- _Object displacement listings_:
- - - -

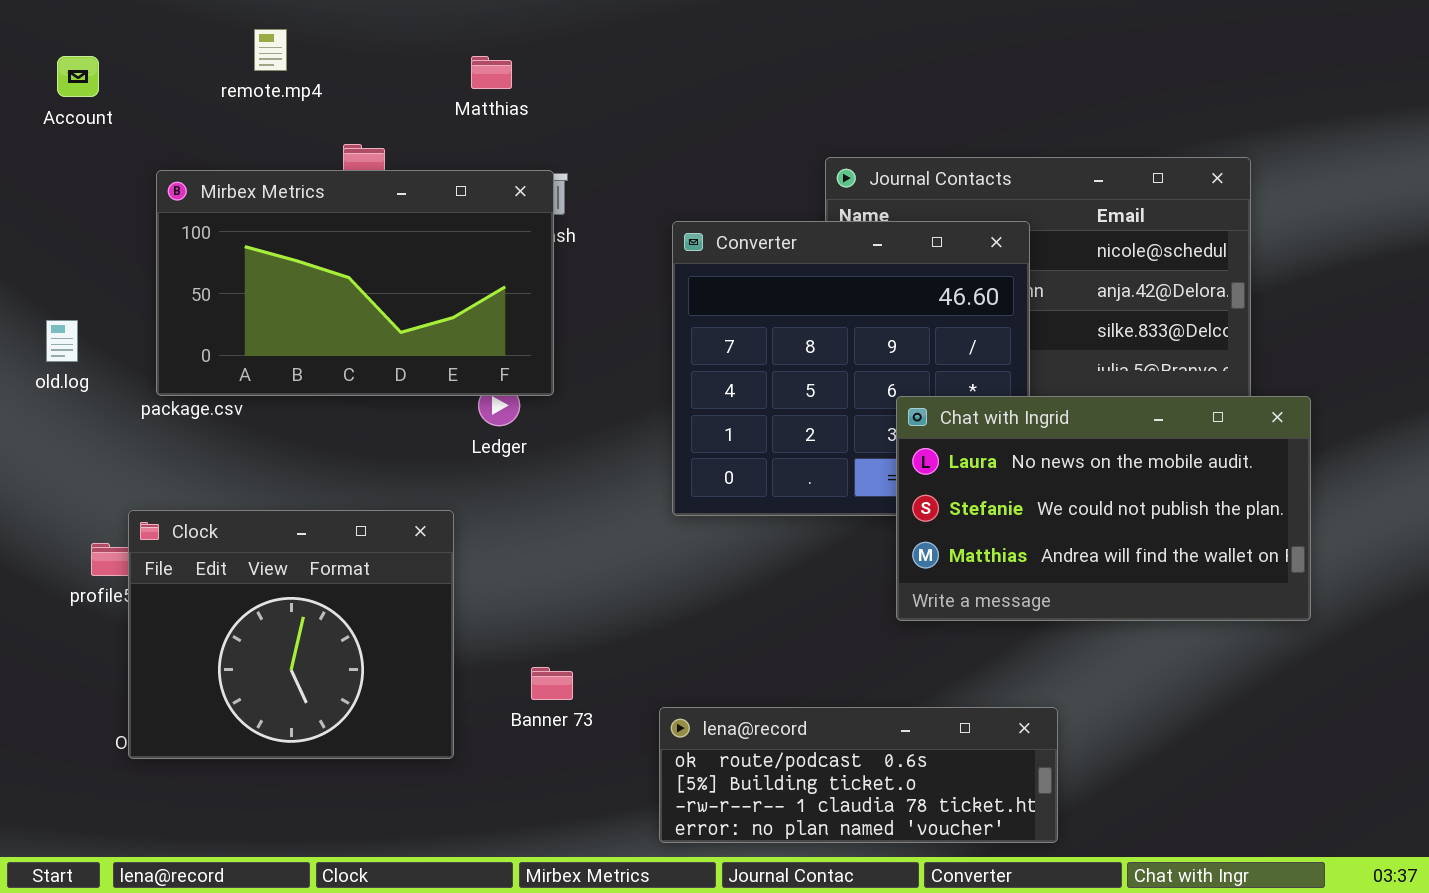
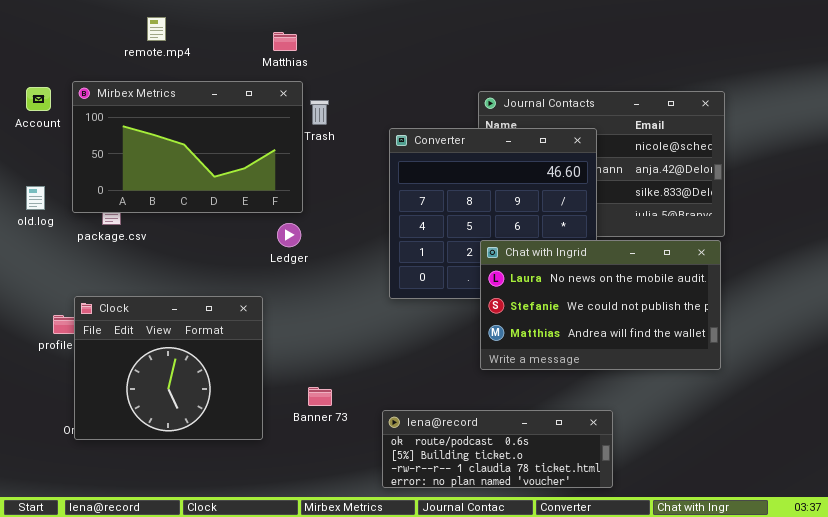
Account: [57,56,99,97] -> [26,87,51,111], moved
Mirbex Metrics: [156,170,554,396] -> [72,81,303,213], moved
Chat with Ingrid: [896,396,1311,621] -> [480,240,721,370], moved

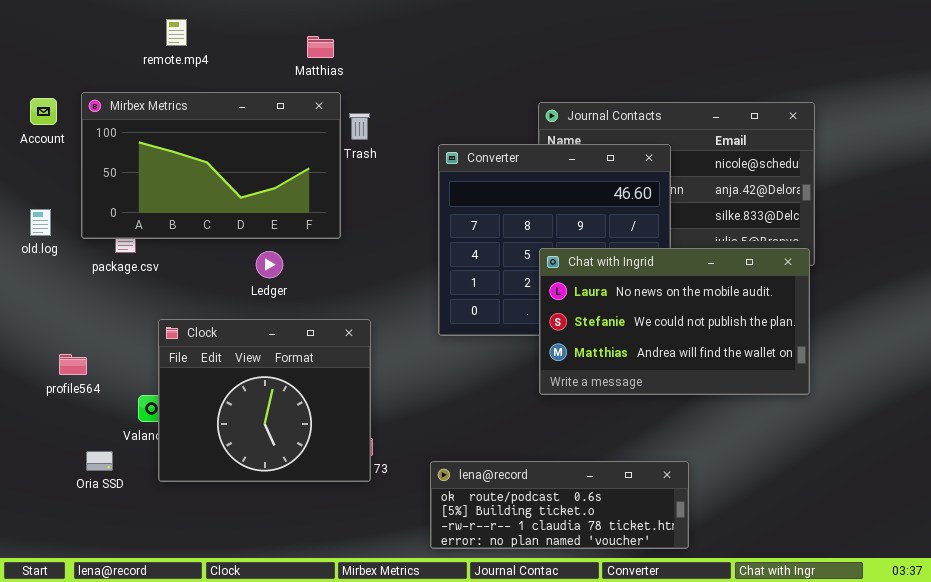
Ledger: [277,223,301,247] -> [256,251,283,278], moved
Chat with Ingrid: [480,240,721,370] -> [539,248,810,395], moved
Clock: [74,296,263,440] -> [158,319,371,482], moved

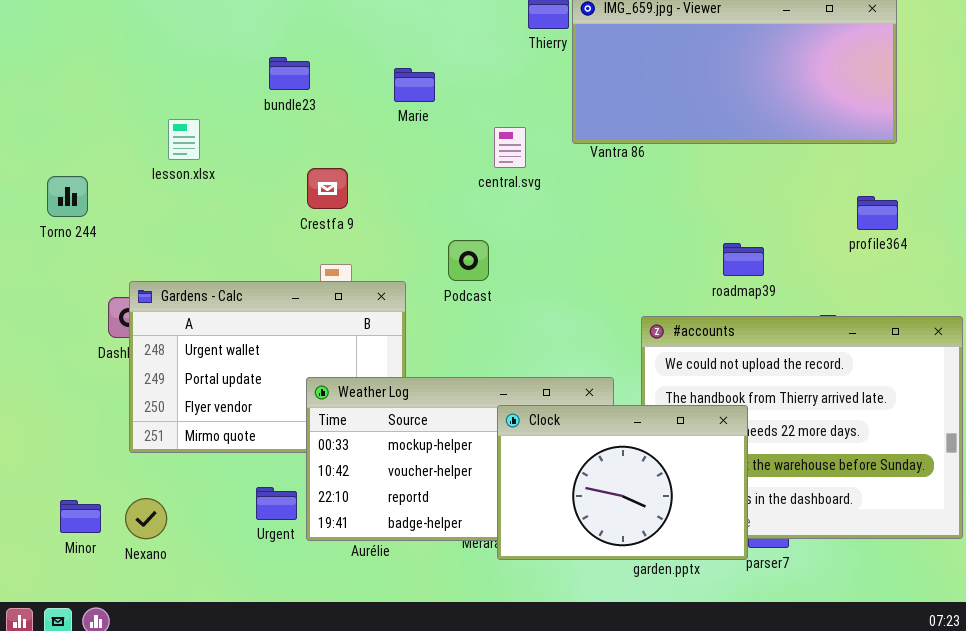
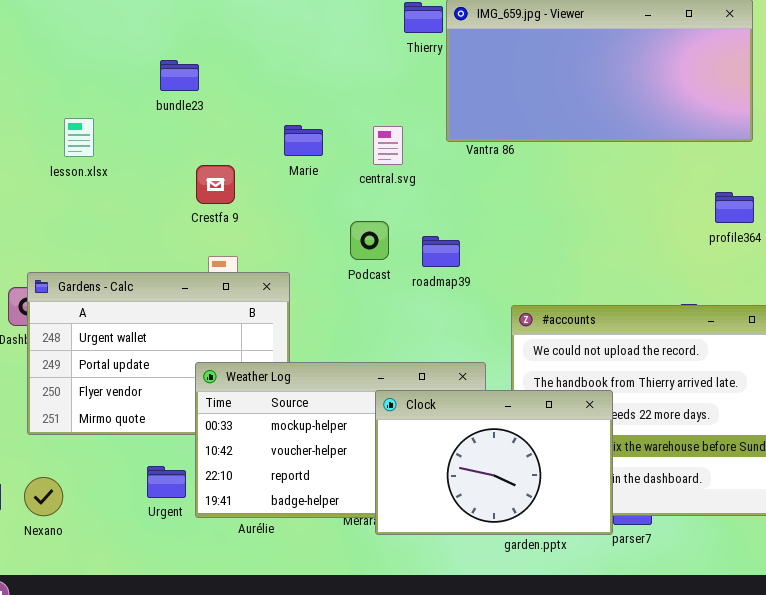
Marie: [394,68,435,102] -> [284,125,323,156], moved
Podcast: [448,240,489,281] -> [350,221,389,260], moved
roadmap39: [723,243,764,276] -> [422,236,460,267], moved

- - - -

- _WHAT YOU WILL DO_:
From the records above, copy every line that includes the word "with".

- _ANSWER FOR THIS EXERCISE_:
Chat with Ingrid: [896,396,1311,621] -> [480,240,721,370], moved
Chat with Ingrid: [480,240,721,370] -> [539,248,810,395], moved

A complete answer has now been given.